*Task*: Each line below with the word "MCLR" needs to be copied.

[Revision comparison data]
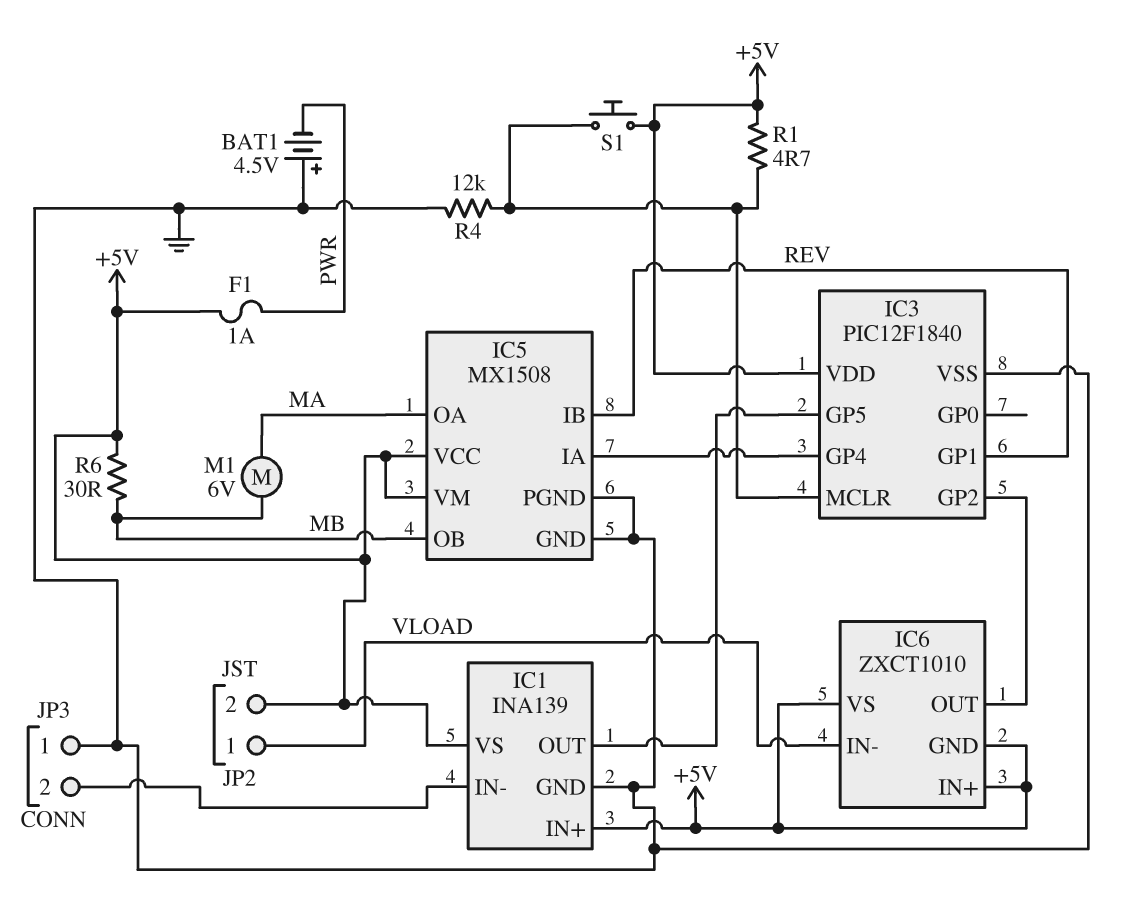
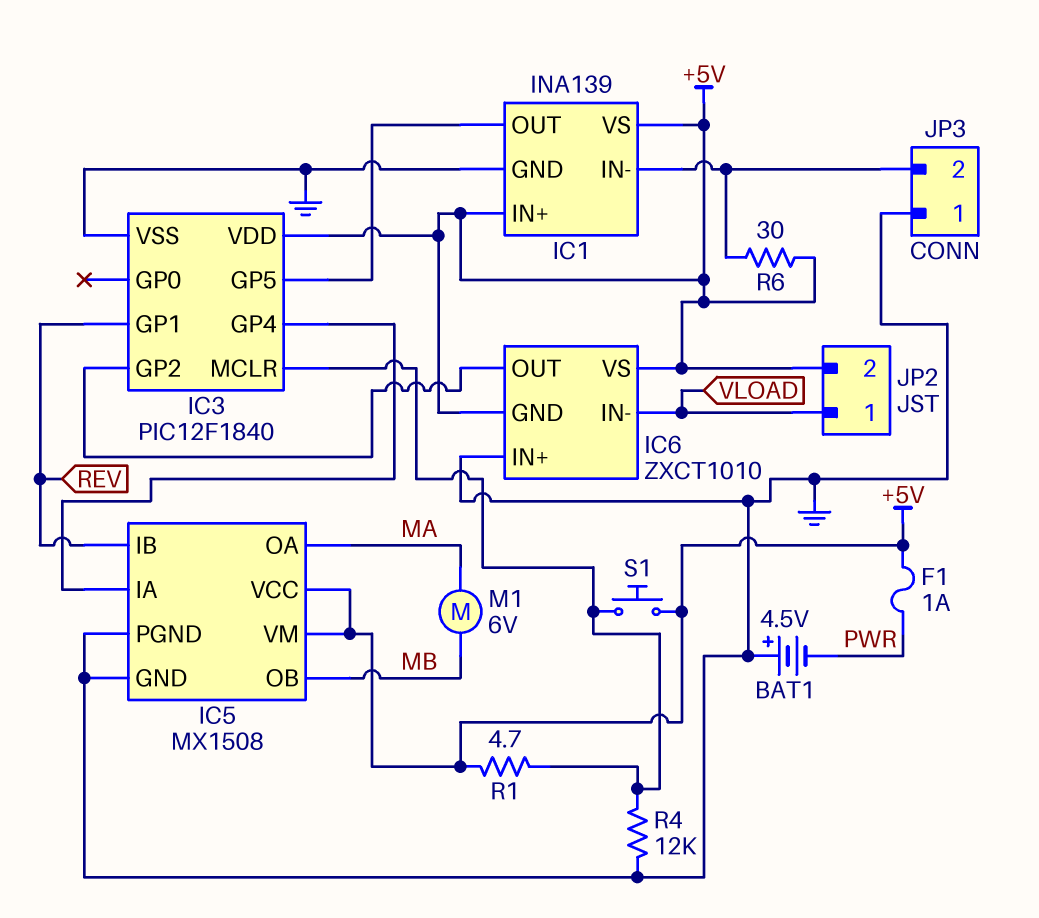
IC6 pin IN+: +5V -> GND
R6: 30 (+5V, MB) -> 30 (+5V, IC1/IN-)

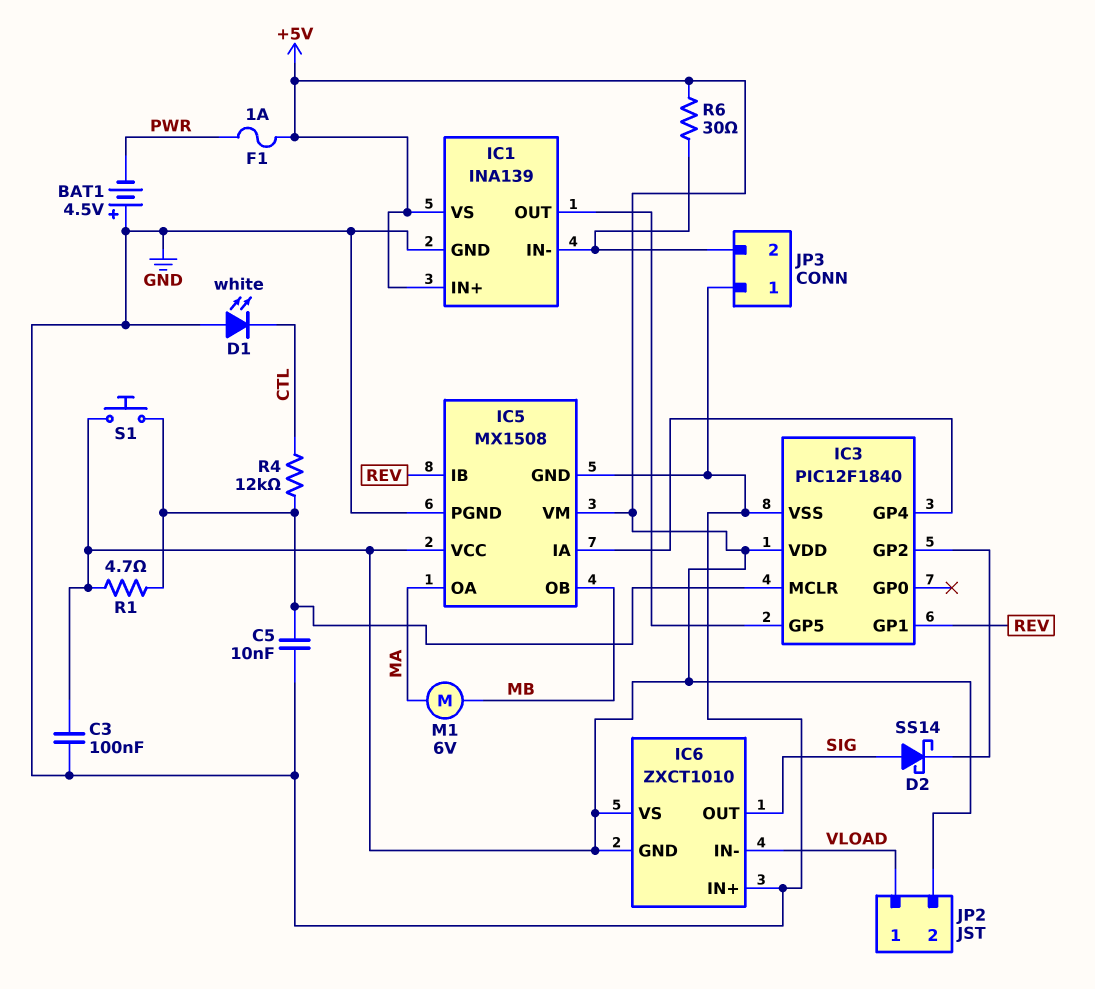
C3: none -> 100nF (+5V, GND)
C5: none -> 10nF (GND, IC3/MCLR)
D1: none -> LED white (A GND, K CTL)
D2: none -> schottky SS14 (A SIG, K IC3/GP2)
IC6 pin OUT: IC3/GP2 -> SIG
R4: 12k (GND, IC3/MCLR) -> 12k (CTL, IC3/MCLR)

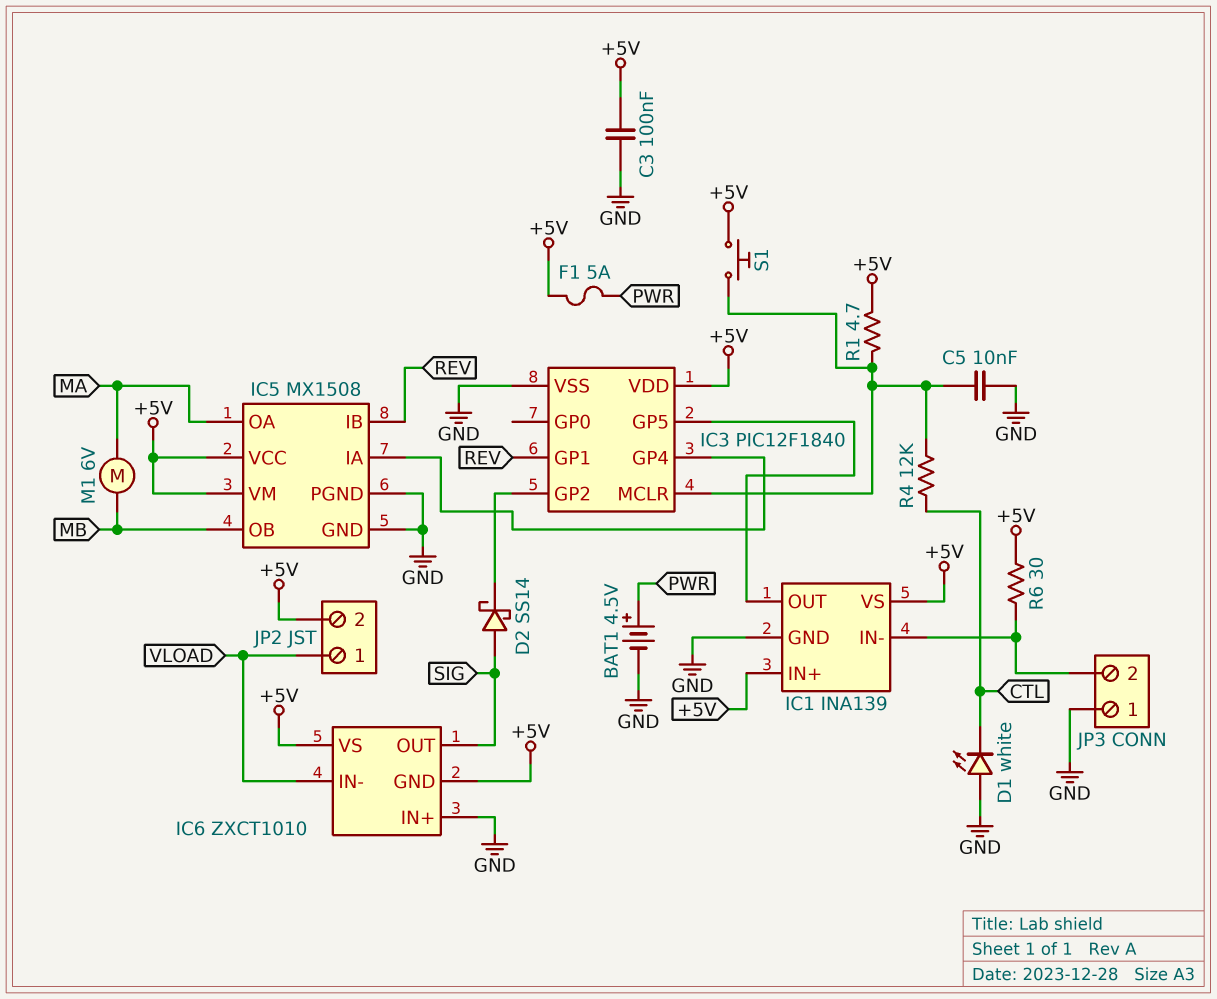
BAT1: 4.5V (plus GND, minus PWR) -> 4.5V (plus PWR, minus GND)
F1: 1A (+5V, PWR) -> 5A (+5V, PWR)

*Exercise answer*:
C5: none -> 10nF (GND, IC3/MCLR)
R4: 12k (GND, IC3/MCLR) -> 12k (CTL, IC3/MCLR)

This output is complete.